Records from a data source
##############################

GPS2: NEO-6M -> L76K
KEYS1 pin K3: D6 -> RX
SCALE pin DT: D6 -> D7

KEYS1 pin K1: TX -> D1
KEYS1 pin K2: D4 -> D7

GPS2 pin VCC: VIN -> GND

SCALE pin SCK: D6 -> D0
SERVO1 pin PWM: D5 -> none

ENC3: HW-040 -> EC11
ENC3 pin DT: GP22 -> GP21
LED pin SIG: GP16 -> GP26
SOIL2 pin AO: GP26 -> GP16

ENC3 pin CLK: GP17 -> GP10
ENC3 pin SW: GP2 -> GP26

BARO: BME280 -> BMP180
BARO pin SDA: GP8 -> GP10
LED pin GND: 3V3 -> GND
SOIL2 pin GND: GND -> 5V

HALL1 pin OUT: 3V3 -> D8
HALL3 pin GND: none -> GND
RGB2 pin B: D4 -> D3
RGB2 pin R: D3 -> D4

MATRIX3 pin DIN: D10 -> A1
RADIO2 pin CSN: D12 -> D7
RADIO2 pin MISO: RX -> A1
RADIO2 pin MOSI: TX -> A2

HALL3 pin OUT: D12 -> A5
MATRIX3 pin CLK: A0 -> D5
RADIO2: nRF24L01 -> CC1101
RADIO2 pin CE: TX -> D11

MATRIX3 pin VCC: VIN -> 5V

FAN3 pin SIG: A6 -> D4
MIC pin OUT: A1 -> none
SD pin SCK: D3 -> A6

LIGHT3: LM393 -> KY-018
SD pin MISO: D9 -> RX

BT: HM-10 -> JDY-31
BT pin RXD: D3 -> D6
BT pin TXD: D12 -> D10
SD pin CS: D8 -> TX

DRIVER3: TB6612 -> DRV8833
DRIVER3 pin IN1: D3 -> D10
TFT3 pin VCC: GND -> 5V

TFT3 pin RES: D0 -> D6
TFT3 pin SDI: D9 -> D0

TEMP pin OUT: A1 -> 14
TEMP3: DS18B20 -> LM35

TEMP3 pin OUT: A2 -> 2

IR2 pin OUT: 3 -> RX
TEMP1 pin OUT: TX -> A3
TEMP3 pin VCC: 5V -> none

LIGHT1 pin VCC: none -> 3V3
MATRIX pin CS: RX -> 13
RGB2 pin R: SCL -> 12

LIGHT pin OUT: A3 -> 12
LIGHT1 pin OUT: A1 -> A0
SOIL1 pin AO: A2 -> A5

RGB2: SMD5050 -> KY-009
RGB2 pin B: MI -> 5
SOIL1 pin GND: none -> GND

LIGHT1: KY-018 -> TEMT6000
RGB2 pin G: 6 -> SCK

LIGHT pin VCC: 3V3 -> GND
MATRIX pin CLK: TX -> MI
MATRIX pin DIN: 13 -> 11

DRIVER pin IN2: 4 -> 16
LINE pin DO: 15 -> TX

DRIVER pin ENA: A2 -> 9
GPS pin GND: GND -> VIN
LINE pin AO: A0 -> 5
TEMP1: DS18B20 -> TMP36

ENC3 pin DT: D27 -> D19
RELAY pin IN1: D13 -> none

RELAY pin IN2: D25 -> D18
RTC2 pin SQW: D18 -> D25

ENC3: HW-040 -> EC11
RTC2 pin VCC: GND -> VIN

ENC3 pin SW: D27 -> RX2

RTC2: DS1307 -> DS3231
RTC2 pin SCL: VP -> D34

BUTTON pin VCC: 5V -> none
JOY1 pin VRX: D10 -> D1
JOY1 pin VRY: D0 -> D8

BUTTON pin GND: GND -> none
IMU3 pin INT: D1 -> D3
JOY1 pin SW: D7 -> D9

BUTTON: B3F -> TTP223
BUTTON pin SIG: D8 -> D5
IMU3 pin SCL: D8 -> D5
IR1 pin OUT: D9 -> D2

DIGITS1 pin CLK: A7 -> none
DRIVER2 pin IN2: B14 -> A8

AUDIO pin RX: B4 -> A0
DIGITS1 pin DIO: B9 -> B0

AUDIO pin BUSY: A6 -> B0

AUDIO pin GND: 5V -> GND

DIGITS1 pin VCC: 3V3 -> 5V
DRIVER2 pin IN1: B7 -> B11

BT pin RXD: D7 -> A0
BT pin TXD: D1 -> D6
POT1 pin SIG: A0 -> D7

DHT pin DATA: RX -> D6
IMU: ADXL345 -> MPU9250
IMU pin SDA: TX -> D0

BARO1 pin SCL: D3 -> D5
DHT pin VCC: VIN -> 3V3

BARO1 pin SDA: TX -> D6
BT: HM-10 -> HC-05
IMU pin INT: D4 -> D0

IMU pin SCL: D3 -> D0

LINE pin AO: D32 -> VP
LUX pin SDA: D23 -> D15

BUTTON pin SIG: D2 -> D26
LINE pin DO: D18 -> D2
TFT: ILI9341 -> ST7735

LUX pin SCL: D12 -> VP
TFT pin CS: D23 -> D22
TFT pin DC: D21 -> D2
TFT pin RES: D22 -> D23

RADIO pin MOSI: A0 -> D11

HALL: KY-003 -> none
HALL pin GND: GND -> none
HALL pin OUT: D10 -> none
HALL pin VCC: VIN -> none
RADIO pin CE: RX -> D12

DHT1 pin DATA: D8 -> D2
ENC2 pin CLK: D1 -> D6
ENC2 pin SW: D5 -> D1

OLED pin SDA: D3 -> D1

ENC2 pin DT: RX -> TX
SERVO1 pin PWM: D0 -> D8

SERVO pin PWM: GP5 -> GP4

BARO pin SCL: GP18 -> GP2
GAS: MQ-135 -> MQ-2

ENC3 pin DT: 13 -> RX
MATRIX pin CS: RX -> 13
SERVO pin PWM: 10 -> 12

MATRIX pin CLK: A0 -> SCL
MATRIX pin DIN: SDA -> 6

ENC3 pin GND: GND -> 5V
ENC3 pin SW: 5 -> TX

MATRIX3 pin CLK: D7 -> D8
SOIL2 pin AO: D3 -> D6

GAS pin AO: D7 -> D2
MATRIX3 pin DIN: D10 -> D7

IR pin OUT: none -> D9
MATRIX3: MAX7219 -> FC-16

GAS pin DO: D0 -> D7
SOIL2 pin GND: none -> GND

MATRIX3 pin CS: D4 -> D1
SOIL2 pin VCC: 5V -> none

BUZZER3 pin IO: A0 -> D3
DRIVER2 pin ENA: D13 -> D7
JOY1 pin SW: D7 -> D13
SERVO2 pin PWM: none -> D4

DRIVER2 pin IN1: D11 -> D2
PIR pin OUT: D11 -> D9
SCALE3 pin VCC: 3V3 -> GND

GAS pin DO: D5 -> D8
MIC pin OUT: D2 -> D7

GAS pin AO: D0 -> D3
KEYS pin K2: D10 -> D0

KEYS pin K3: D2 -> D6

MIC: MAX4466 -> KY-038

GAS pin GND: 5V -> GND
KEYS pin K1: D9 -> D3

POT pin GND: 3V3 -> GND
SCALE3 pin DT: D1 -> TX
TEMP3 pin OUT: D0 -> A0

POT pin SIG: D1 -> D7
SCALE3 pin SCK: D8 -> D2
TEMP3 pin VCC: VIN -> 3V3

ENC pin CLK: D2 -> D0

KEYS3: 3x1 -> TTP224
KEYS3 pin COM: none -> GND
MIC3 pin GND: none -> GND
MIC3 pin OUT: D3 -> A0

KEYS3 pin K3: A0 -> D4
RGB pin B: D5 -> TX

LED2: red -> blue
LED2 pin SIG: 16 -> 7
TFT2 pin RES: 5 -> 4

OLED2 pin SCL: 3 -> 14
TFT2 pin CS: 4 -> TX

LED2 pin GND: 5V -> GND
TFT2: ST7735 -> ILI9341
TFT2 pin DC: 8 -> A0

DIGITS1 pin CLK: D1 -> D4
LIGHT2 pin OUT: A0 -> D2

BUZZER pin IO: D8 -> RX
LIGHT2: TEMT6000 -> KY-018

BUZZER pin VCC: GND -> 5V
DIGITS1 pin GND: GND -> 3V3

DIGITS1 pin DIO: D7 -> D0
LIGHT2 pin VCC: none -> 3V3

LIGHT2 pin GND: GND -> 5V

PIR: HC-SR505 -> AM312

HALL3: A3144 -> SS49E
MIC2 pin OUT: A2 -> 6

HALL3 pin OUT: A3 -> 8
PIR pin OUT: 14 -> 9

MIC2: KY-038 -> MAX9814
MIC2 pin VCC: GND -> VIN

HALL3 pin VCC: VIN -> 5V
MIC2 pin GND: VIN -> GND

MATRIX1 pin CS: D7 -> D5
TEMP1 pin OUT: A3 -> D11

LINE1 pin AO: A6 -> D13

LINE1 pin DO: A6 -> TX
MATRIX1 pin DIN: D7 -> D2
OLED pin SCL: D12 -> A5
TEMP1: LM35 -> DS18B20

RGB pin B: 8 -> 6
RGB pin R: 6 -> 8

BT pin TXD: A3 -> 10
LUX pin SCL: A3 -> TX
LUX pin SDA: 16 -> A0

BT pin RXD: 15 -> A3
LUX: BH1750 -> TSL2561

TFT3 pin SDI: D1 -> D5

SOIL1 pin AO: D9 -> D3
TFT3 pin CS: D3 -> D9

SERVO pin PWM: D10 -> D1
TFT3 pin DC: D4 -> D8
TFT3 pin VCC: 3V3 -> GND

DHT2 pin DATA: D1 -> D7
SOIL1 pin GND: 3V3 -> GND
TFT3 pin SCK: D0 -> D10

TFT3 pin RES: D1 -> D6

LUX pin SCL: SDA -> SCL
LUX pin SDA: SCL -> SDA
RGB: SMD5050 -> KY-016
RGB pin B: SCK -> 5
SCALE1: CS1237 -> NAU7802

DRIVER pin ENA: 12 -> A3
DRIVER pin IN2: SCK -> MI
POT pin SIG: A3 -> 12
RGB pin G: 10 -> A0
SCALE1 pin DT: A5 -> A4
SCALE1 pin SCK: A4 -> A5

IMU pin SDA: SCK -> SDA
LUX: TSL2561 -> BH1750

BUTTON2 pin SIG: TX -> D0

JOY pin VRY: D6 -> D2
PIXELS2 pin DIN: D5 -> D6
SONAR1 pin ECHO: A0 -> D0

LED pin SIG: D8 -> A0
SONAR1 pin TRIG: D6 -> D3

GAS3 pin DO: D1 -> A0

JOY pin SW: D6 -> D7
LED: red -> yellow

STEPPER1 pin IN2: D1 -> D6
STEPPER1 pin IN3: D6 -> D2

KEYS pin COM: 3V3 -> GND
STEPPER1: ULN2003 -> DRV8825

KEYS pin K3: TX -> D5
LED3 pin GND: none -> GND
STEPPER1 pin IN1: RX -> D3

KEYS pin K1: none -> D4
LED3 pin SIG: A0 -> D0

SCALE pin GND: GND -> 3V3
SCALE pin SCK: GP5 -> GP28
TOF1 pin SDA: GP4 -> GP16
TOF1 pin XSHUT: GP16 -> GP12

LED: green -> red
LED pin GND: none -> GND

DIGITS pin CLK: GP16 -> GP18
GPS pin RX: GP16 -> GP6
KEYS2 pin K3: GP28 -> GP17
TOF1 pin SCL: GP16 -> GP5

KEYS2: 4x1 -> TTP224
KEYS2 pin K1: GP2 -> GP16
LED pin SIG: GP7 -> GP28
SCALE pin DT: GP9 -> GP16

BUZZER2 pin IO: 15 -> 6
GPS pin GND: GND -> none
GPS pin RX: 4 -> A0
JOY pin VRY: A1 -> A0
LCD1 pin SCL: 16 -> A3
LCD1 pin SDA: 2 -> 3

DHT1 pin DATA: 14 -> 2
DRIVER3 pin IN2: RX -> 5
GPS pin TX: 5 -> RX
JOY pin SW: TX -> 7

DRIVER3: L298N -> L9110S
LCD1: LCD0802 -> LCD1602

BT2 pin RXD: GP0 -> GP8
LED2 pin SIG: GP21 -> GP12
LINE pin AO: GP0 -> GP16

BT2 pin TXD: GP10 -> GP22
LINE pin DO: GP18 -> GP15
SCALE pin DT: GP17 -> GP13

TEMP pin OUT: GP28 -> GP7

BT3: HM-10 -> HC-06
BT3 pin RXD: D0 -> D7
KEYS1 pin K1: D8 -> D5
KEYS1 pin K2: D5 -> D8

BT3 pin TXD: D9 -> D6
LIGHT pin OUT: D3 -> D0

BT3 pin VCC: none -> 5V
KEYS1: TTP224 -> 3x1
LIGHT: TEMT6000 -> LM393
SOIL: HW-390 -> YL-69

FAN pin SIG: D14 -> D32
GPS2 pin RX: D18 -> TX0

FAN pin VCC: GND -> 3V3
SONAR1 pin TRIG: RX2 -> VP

##############################

To do — Retype only this portion of the data above: the line containing "KEYS pin K3: TX -> D5", the line containing "LCD1: LCD0802 -> LCD1602", and all lines between them, exactly.

Exercise solution —
KEYS pin K3: TX -> D5
LED3 pin GND: none -> GND
STEPPER1 pin IN1: RX -> D3

KEYS pin K1: none -> D4
LED3 pin SIG: A0 -> D0

SCALE pin GND: GND -> 3V3
SCALE pin SCK: GP5 -> GP28
TOF1 pin SDA: GP4 -> GP16
TOF1 pin XSHUT: GP16 -> GP12

LED: green -> red
LED pin GND: none -> GND

DIGITS pin CLK: GP16 -> GP18
GPS pin RX: GP16 -> GP6
KEYS2 pin K3: GP28 -> GP17
TOF1 pin SCL: GP16 -> GP5

KEYS2: 4x1 -> TTP224
KEYS2 pin K1: GP2 -> GP16
LED pin SIG: GP7 -> GP28
SCALE pin DT: GP9 -> GP16

BUZZER2 pin IO: 15 -> 6
GPS pin GND: GND -> none
GPS pin RX: 4 -> A0
JOY pin VRY: A1 -> A0
LCD1 pin SCL: 16 -> A3
LCD1 pin SDA: 2 -> 3

DHT1 pin DATA: 14 -> 2
DRIVER3 pin IN2: RX -> 5
GPS pin TX: 5 -> RX
JOY pin SW: TX -> 7

DRIVER3: L298N -> L9110S
LCD1: LCD0802 -> LCD1602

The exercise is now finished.